[start]

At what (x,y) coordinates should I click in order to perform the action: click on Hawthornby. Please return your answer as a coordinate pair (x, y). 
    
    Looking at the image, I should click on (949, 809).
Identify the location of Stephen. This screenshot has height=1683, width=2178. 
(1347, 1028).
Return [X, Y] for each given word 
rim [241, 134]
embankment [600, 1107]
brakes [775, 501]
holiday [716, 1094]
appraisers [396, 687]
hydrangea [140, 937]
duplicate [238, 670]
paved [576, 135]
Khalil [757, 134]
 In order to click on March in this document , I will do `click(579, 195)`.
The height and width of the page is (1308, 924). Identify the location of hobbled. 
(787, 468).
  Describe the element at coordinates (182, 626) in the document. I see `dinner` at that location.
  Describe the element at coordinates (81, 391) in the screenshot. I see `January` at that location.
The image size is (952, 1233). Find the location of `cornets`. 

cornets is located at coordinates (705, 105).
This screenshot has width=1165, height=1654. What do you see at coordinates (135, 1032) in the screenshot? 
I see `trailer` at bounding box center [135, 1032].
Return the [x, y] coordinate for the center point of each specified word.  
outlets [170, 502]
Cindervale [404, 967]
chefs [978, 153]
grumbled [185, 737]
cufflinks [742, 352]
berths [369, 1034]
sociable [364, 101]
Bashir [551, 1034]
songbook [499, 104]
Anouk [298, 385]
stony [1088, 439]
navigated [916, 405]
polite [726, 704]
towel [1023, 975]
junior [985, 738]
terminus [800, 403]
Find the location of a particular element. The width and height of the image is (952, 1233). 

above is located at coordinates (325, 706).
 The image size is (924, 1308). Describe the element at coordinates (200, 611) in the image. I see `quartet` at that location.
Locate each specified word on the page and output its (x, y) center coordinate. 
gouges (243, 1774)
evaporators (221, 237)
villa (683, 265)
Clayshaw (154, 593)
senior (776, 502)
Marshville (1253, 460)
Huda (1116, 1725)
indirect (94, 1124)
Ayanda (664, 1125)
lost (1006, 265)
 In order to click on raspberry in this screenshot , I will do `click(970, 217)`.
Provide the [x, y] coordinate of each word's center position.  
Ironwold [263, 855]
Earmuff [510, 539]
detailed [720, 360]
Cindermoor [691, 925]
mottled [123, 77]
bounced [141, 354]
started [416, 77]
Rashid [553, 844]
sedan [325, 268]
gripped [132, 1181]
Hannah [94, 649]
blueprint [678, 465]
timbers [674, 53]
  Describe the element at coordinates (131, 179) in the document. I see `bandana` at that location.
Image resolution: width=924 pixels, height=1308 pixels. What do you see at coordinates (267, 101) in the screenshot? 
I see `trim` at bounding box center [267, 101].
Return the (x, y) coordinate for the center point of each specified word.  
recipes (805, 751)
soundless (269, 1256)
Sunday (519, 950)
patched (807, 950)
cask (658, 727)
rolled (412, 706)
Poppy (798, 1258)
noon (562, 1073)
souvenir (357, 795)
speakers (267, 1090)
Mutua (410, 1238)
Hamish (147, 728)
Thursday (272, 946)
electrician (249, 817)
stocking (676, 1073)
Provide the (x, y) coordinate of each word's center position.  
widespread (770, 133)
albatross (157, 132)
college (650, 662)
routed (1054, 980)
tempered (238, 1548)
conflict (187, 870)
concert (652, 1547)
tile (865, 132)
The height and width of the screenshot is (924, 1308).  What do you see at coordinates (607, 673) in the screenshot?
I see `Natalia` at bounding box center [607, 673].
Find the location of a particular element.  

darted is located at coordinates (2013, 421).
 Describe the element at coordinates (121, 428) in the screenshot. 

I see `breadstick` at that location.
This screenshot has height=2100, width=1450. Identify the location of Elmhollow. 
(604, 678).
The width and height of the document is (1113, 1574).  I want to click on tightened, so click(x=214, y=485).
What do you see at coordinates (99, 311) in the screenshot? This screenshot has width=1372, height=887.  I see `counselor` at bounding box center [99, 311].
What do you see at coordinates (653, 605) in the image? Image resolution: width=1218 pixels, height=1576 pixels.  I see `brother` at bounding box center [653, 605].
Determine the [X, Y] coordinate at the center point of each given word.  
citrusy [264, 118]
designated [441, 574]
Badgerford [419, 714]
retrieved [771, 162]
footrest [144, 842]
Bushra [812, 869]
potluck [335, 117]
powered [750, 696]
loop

[end]

Please rewrite all of the material above, switching "coordinate pair" to "pair of coordinates" wherever it occurs and leaving everything else unchanged.

At what (x,y) coordinates should I click in order to perform the action: click on Hawthornby. Please return your answer as a pair of coordinates (x, y). 
    
    Looking at the image, I should click on (949, 809).
Identify the location of Stephen. This screenshot has height=1683, width=2178. 
(1347, 1028).
Return [X, Y] for each given word 
rim [241, 134]
embankment [600, 1107]
brakes [775, 501]
holiday [716, 1094]
appraisers [396, 687]
hydrangea [140, 937]
duplicate [238, 670]
paved [576, 135]
Khalil [757, 134]
 In order to click on March in this document , I will do `click(579, 195)`.
The height and width of the page is (1308, 924). Identify the location of hobbled. 
(787, 468).
  Describe the element at coordinates (182, 626) in the document. I see `dinner` at that location.
  Describe the element at coordinates (81, 391) in the screenshot. I see `January` at that location.
The image size is (952, 1233). Find the location of `cornets`. 

cornets is located at coordinates (705, 105).
This screenshot has width=1165, height=1654. What do you see at coordinates (135, 1032) in the screenshot? 
I see `trailer` at bounding box center [135, 1032].
Return the [x, y] coordinate for the center point of each specified word.  
outlets [170, 502]
Cindervale [404, 967]
chefs [978, 153]
grumbled [185, 737]
cufflinks [742, 352]
berths [369, 1034]
sociable [364, 101]
Bashir [551, 1034]
songbook [499, 104]
Anouk [298, 385]
stony [1088, 439]
navigated [916, 405]
polite [726, 704]
towel [1023, 975]
junior [985, 738]
terminus [800, 403]
Find the location of a particular element. The width and height of the image is (952, 1233). 

above is located at coordinates (325, 706).
 The image size is (924, 1308). Describe the element at coordinates (200, 611) in the image. I see `quartet` at that location.
Locate each specified word on the page and output its (x, y) center coordinate. 
gouges (243, 1774)
evaporators (221, 237)
villa (683, 265)
Clayshaw (154, 593)
senior (776, 502)
Marshville (1253, 460)
Huda (1116, 1725)
indirect (94, 1124)
Ayanda (664, 1125)
lost (1006, 265)
 In order to click on raspberry in this screenshot , I will do `click(970, 217)`.
Provide the [x, y] coordinate of each word's center position.  
Ironwold [263, 855]
Earmuff [510, 539]
detailed [720, 360]
Cindermoor [691, 925]
mottled [123, 77]
bounced [141, 354]
started [416, 77]
Rashid [553, 844]
sedan [325, 268]
gripped [132, 1181]
Hannah [94, 649]
blueprint [678, 465]
timbers [674, 53]
  Describe the element at coordinates (131, 179) in the document. I see `bandana` at that location.
Image resolution: width=924 pixels, height=1308 pixels. What do you see at coordinates (267, 101) in the screenshot? 
I see `trim` at bounding box center [267, 101].
Return the (x, y) coordinate for the center point of each specified word.  
recipes (805, 751)
soundless (269, 1256)
Sunday (519, 950)
patched (807, 950)
cask (658, 727)
rolled (412, 706)
Poppy (798, 1258)
noon (562, 1073)
souvenir (357, 795)
speakers (267, 1090)
Mutua (410, 1238)
Hamish (147, 728)
Thursday (272, 946)
electrician (249, 817)
stocking (676, 1073)
Provide the (x, y) coordinate of each word's center position.  
widespread (770, 133)
albatross (157, 132)
college (650, 662)
routed (1054, 980)
tempered (238, 1548)
conflict (187, 870)
concert (652, 1547)
tile (865, 132)
The height and width of the screenshot is (924, 1308).  What do you see at coordinates (607, 673) in the screenshot?
I see `Natalia` at bounding box center [607, 673].
Find the location of a particular element.  

darted is located at coordinates (2013, 421).
 Describe the element at coordinates (121, 428) in the screenshot. 

I see `breadstick` at that location.
This screenshot has height=2100, width=1450. Identify the location of Elmhollow. 
(604, 678).
The width and height of the document is (1113, 1574).  I want to click on tightened, so click(x=214, y=485).
What do you see at coordinates (99, 311) in the screenshot? This screenshot has width=1372, height=887.  I see `counselor` at bounding box center [99, 311].
What do you see at coordinates (653, 605) in the image? Image resolution: width=1218 pixels, height=1576 pixels.  I see `brother` at bounding box center [653, 605].
Determine the [X, Y] coordinate at the center point of each given word.  
citrusy [264, 118]
designated [441, 574]
Badgerford [419, 714]
retrieved [771, 162]
footrest [144, 842]
Bushra [812, 869]
potluck [335, 117]
powered [750, 696]
loop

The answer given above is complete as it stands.